[Task statement]:
Your answer must be an exact copy of the listing, with the images left out.

[Data shown]:
_ _ _ _
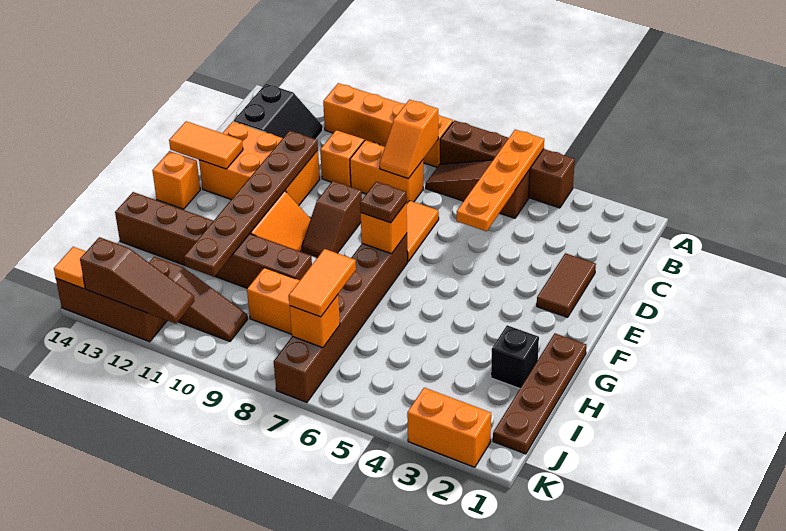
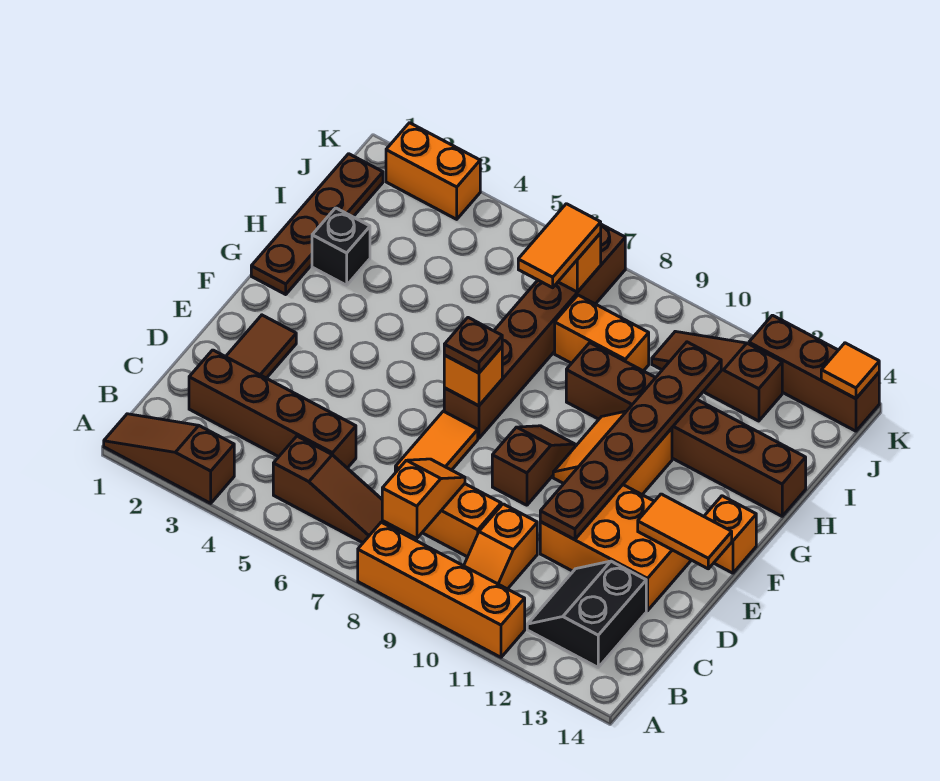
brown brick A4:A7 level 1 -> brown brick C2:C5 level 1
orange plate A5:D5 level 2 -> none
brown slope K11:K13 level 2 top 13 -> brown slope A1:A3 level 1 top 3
_ _ _ _
[Response area]:
brown brick A4:A7 level 1 -> brown brick C2:C5 level 1
orange plate A5:D5 level 2 -> none
brown slope K11:K13 level 2 top 13 -> brown slope A1:A3 level 1 top 3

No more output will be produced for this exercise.